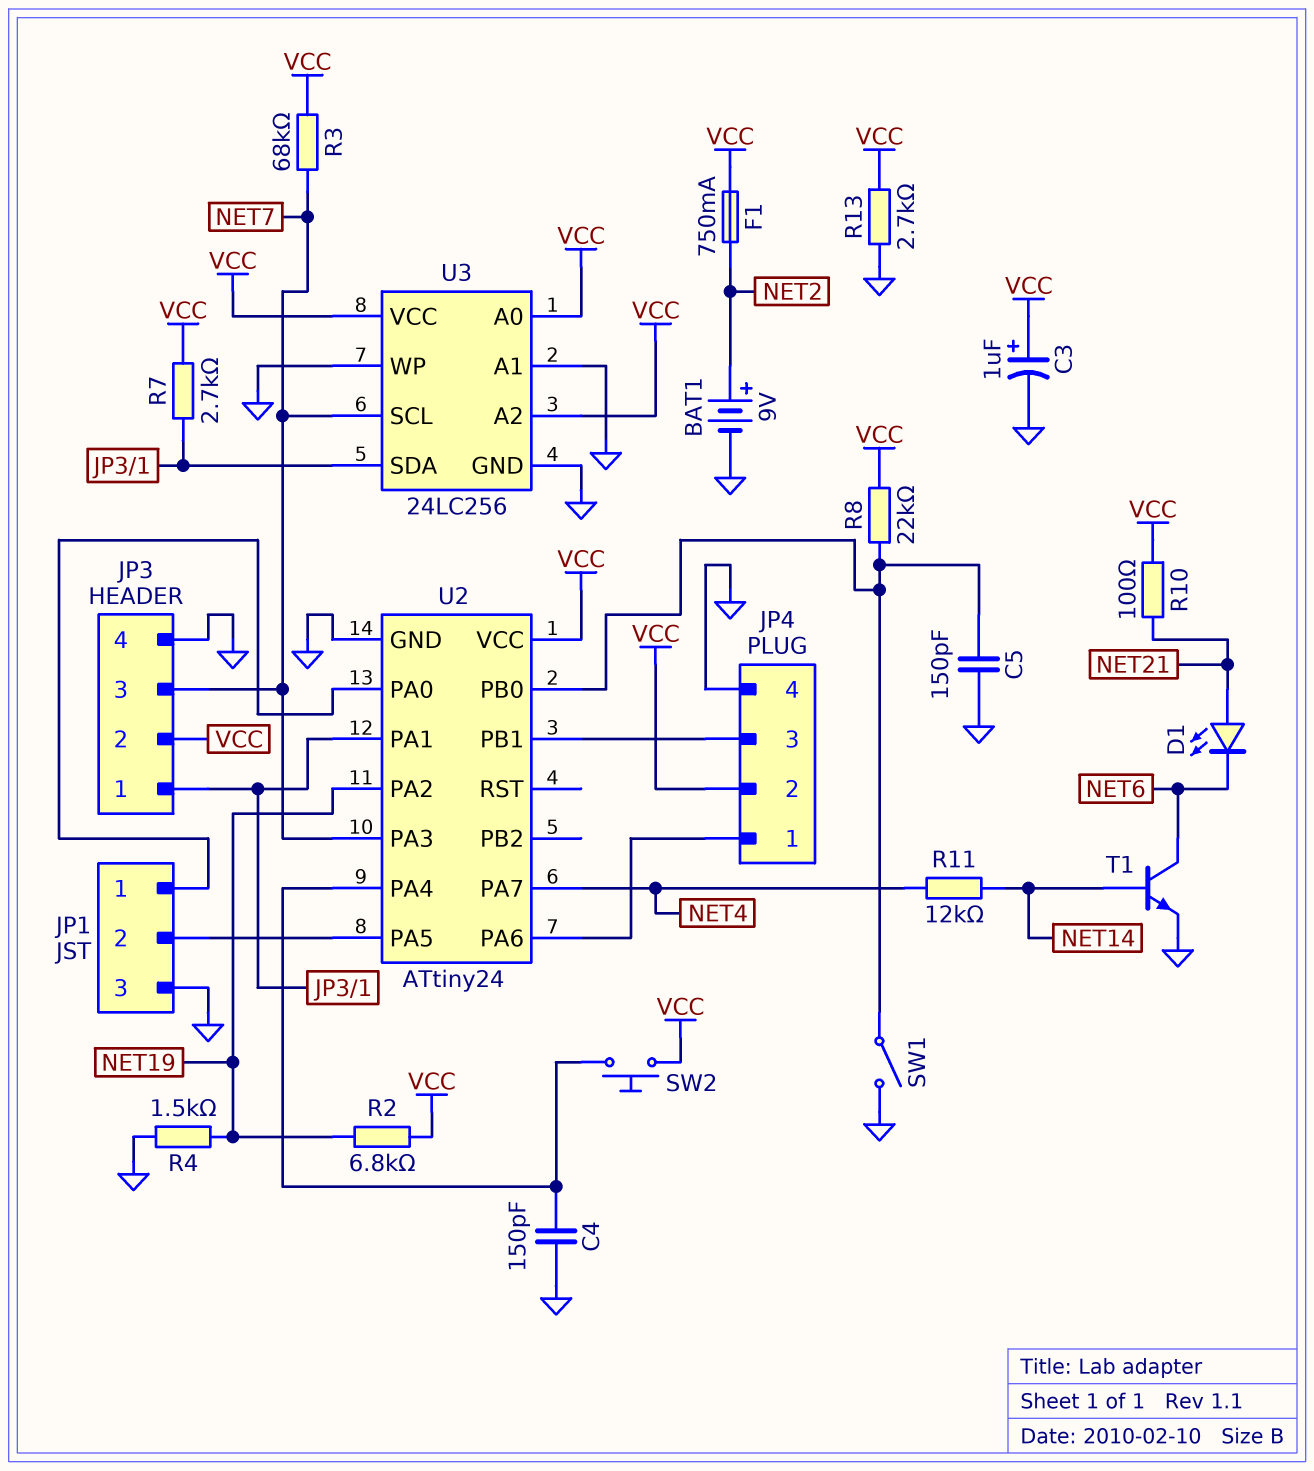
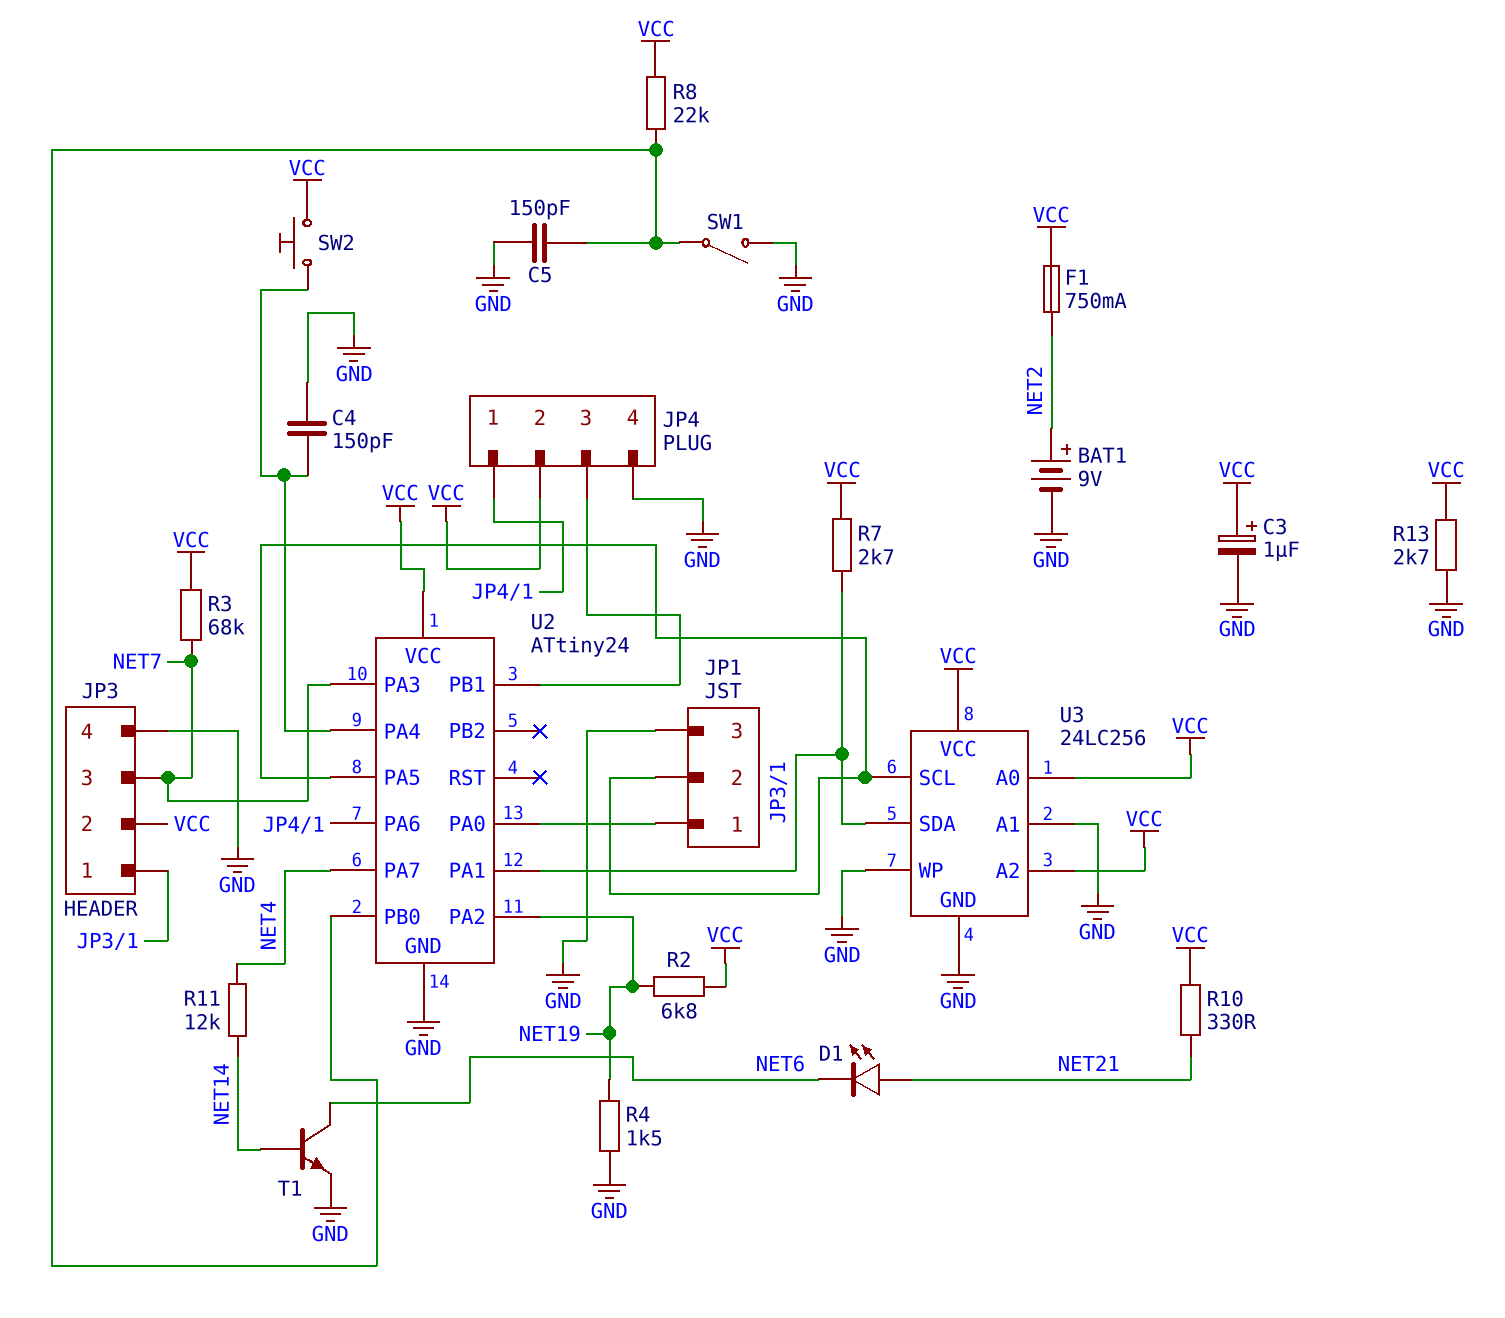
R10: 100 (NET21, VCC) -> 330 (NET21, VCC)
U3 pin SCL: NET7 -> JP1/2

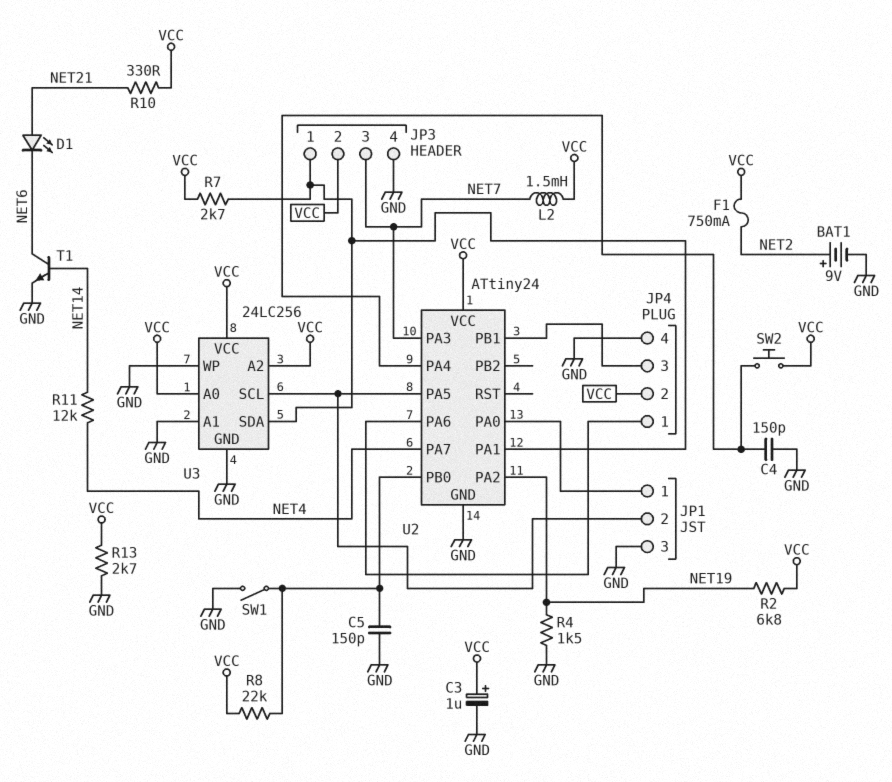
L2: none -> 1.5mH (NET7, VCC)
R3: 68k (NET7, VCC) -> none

======

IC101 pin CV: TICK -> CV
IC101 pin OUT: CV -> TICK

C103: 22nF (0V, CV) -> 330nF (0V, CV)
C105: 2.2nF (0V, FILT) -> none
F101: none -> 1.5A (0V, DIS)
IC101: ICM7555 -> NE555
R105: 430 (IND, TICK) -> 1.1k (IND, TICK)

======

EXERCISE DIRECTIONS: Return only the stretch above from the line containing "R10: 100 (NET21, VCC) -> 330 (NET21, VCC)" through the line containing "R3: 68k (NET7, VCC) -> none", word for word and without pictures.

TASK RESULT:
R10: 100 (NET21, VCC) -> 330 (NET21, VCC)
U3 pin SCL: NET7 -> JP1/2

L2: none -> 1.5mH (NET7, VCC)
R3: 68k (NET7, VCC) -> none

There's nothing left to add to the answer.